## PROBLEM STATEMENT
Below is a block of entries; repeat exactly the lines starting at the line that contains "pink ellipse: (636, 491) -> (870, 604), moved" and ending at the line that contains "red arrow: (550, 1064)", both included.

[[ EXTRACTED ENTRIES open ]]

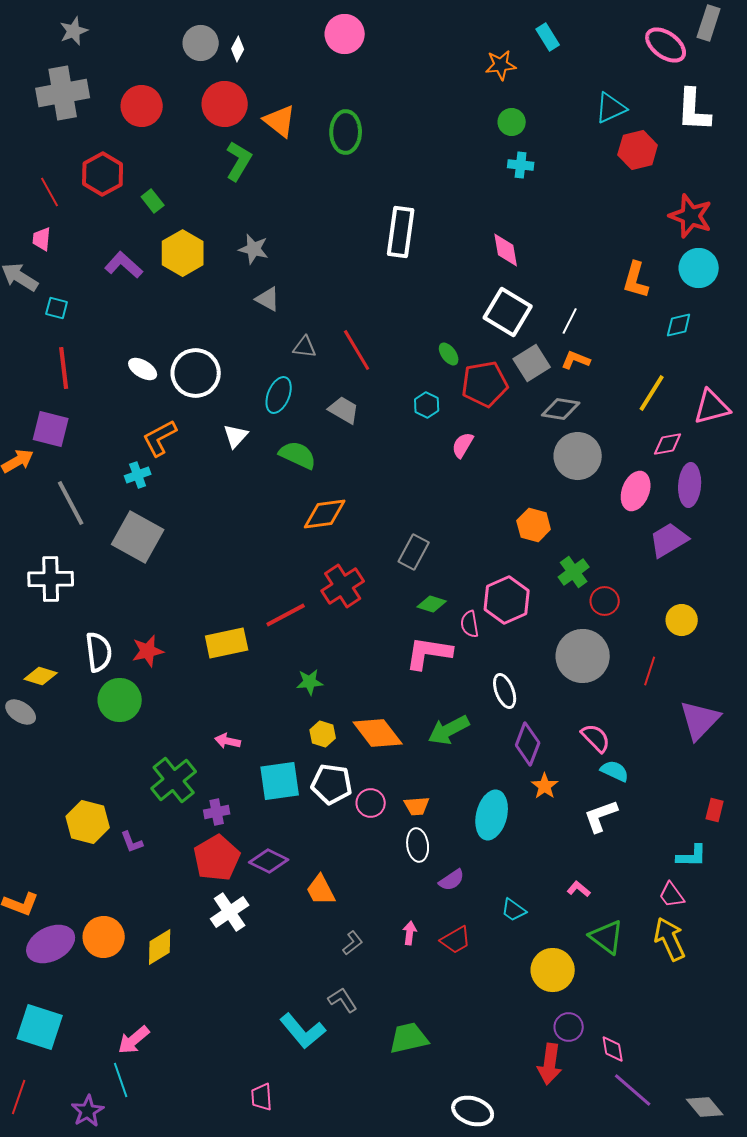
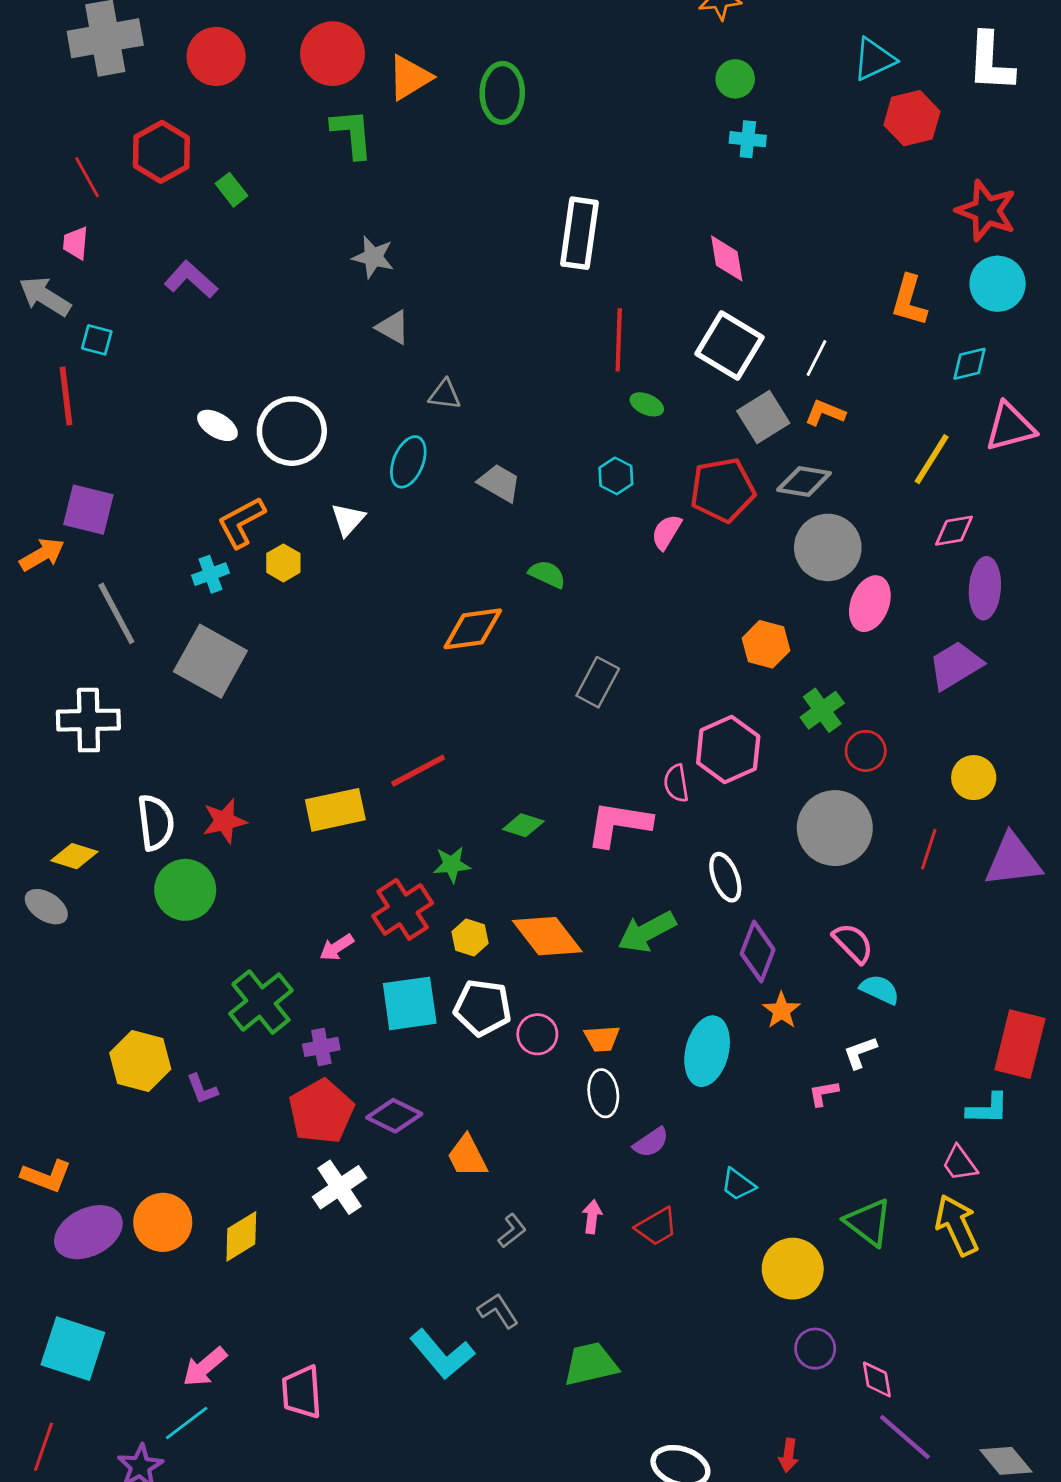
orange triangle: (280, 121) -> (410, 77), turned 51
green L-shape: (239, 161) -> (352, 134), turned -36
yellow hexagon: (183, 253) -> (283, 563), moved, size x0.6
red line: (357, 350) -> (619, 340), moved, turned 33
green ellipse: (449, 354) -> (647, 404), turned -30
red line: (64, 368) -> (66, 396), moved
red pentagon: (485, 384) -> (723, 490), moved
pink triangle: (712, 407) -> (1010, 427), moved
green semicircle: (298, 455) -> (547, 574), moved, size x0.7
pink ellipse: (636, 491) -> (870, 604), moved
red cross: (343, 586) -> (403, 909), moved
green diamond: (432, 604) -> (523, 825), moved
purple triangle: (700, 720) -> (1013, 860), moved, turned 39
pink arrow: (228, 741) -> (337, 947), turned -45
red rectangle: (715, 810) -> (1020, 1044), size x2.0
white L-shape: (601, 816) -> (860, 1053), size x0.7
pink L-shape: (579, 889) -> (824, 1093), moved, turned -50
red arrow: (550, 1064) -> (788, 1455), moved, size x0.6
cyan line: (121, 1080) -> (187, 1423), turned 72
pink trapezoid: (262, 1097) -> (302, 1392), moved, size x1.4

[[ EXTRACTED ENTRIES closed ]]

## RESULT OF THIS EXERCISE
pink ellipse: (636, 491) -> (870, 604), moved
red cross: (343, 586) -> (403, 909), moved
green diamond: (432, 604) -> (523, 825), moved
purple triangle: (700, 720) -> (1013, 860), moved, turned 39
pink arrow: (228, 741) -> (337, 947), turned -45
red rectangle: (715, 810) -> (1020, 1044), size x2.0
white L-shape: (601, 816) -> (860, 1053), size x0.7
pink L-shape: (579, 889) -> (824, 1093), moved, turned -50
red arrow: (550, 1064) -> (788, 1455), moved, size x0.6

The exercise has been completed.